▶ _Assignment_: In the listing below, locate the lines that hold the string "grey". Copy those lines.

▶ _Source data_:

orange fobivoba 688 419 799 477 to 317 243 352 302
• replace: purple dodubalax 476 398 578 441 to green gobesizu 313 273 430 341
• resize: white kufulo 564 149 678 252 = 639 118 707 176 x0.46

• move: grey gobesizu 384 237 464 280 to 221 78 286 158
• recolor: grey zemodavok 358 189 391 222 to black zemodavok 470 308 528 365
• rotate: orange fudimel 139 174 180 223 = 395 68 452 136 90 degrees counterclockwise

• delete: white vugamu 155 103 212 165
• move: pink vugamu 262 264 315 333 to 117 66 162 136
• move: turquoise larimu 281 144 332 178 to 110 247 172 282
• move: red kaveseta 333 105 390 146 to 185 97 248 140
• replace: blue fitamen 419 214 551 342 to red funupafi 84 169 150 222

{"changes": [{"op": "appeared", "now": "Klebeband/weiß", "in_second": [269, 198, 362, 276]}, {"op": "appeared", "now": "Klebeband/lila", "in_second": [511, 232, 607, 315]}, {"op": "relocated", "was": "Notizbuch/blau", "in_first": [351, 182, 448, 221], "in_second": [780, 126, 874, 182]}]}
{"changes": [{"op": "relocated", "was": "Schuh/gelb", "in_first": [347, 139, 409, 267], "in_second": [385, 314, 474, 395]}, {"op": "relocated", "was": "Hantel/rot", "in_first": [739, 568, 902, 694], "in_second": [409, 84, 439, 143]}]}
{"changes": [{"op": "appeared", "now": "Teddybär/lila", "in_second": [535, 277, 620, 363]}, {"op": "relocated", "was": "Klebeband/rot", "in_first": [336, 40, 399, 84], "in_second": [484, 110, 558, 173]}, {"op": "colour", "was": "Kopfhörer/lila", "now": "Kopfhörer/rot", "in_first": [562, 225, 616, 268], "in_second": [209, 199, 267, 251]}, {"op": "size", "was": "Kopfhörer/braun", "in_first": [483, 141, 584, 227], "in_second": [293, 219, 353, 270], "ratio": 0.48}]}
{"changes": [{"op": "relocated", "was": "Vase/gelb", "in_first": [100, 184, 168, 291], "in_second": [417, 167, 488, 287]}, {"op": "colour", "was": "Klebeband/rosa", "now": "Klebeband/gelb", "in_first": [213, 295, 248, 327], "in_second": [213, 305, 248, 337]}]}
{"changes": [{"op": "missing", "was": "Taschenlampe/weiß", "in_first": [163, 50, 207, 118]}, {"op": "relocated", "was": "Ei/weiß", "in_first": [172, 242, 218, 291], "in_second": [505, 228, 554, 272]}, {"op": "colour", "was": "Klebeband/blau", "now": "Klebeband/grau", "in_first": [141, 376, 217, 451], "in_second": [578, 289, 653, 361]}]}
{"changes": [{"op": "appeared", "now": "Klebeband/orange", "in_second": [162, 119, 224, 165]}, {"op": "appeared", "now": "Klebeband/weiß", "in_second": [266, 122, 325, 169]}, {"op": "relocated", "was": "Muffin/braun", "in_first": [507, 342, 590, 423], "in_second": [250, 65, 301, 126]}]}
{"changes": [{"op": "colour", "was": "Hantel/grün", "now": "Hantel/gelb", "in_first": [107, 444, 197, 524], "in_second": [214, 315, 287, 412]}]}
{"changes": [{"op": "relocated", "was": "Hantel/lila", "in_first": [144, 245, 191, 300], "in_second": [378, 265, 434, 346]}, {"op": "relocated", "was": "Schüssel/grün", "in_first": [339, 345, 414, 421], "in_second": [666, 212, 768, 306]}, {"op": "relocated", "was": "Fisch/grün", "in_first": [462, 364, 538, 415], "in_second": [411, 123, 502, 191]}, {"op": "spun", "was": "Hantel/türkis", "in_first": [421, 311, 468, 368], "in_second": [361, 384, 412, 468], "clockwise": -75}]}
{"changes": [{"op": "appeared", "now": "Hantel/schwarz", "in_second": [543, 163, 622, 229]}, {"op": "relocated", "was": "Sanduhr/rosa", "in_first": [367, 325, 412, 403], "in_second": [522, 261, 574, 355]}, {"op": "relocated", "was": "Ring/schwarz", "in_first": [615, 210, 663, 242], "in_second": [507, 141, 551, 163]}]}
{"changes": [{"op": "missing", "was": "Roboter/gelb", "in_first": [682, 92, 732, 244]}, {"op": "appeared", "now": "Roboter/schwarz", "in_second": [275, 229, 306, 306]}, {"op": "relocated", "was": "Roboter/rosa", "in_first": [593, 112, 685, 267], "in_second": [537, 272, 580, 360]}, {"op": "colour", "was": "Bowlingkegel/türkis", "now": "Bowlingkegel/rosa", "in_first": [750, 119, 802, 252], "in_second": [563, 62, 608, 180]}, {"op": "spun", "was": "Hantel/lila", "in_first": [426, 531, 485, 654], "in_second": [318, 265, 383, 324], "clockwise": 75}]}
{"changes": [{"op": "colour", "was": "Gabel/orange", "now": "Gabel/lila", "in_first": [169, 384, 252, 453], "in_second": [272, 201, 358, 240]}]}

▶ _Solution_:
• move: grey gobesizu 384 237 464 280 to 221 78 286 158
• recolor: grey zemodavok 358 189 391 222 to black zemodavok 470 308 528 365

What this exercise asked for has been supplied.